>>>>
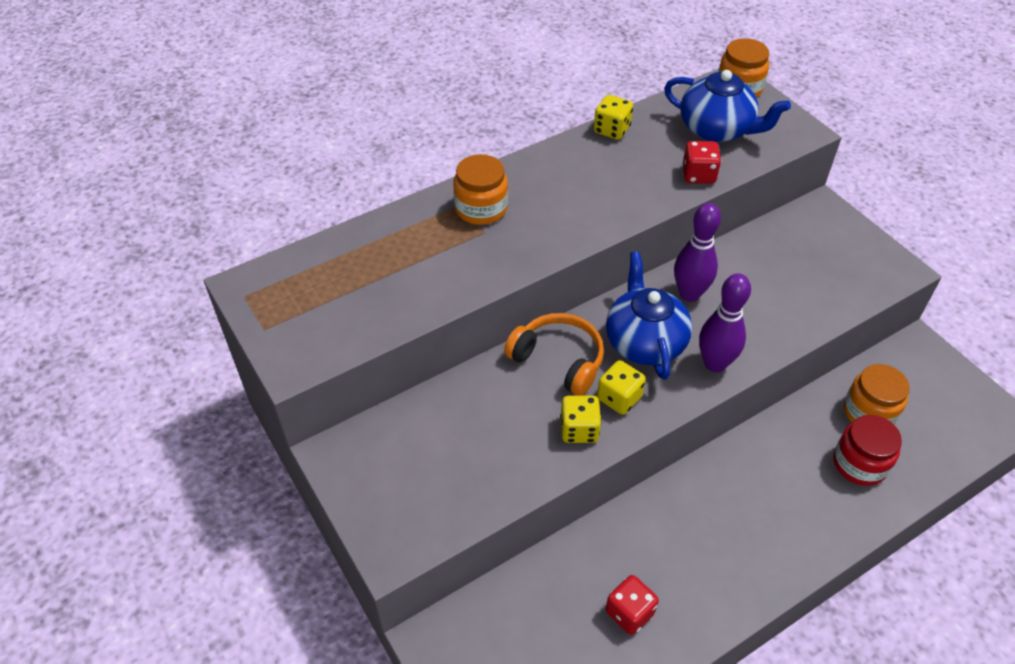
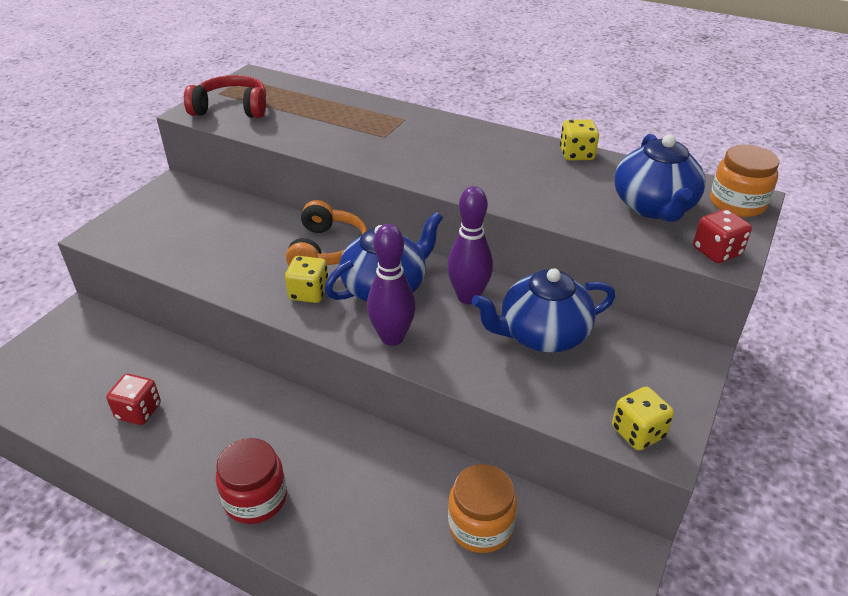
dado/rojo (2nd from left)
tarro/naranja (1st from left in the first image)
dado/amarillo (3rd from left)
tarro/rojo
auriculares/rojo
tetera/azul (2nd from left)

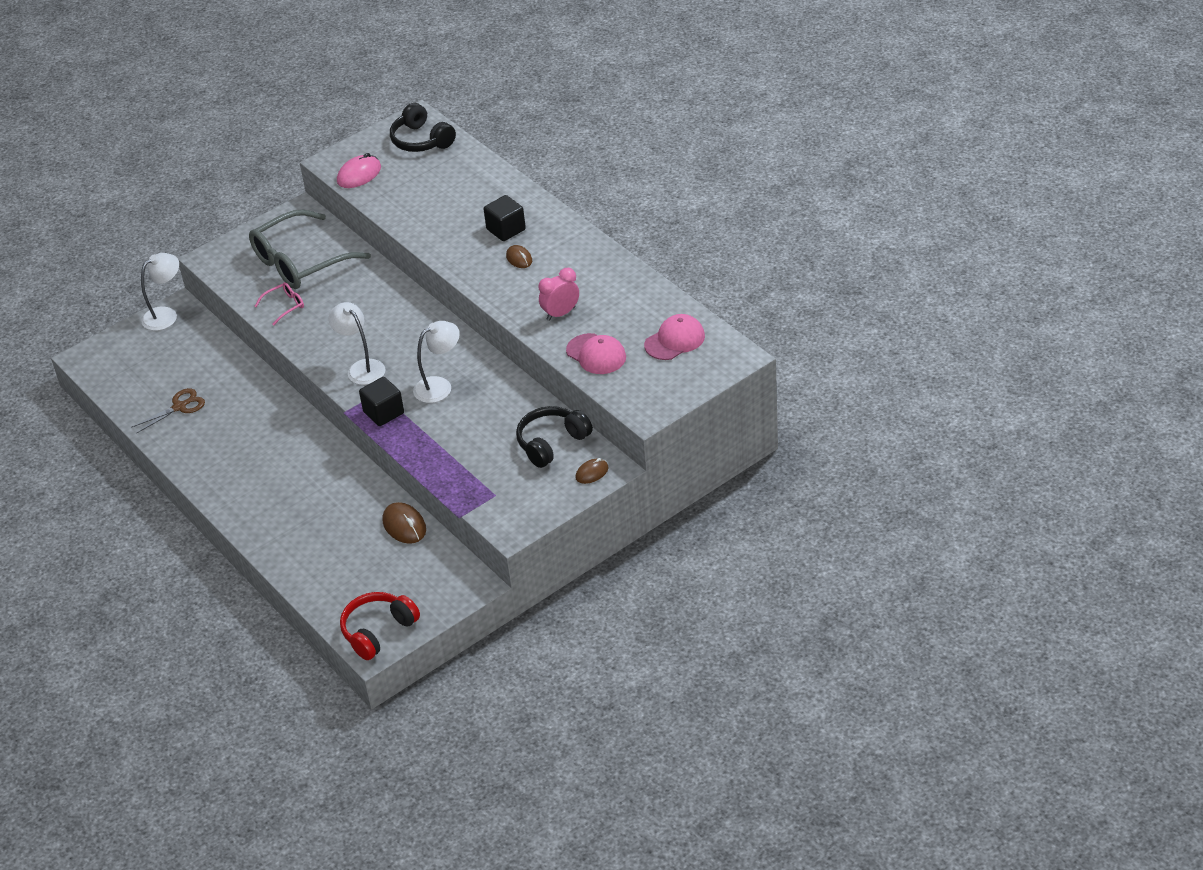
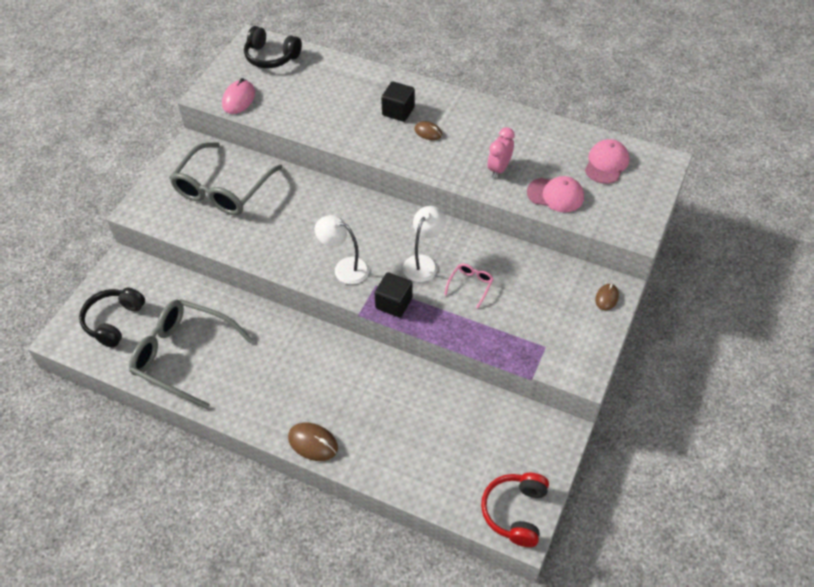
lámpara/blanco (1st from left in the first image)
gafas/rosa
gafas/gris (1st from left)
auriculares/negro (1st from left)
ratón/marrón (1st from left)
<<<<
- Task description -
Make an exact copy of the listing, with no images in it.

- Written response -
dado/rojo (2nd from left)
tarro/naranja (1st from left in the first image)
dado/amarillo (3rd from left)
tarro/rojo
auriculares/rojo
tetera/azul (2nd from left)

lámpara/blanco (1st from left in the first image)
gafas/rosa
gafas/gris (1st from left)
auriculares/negro (1st from left)
ratón/marrón (1st from left)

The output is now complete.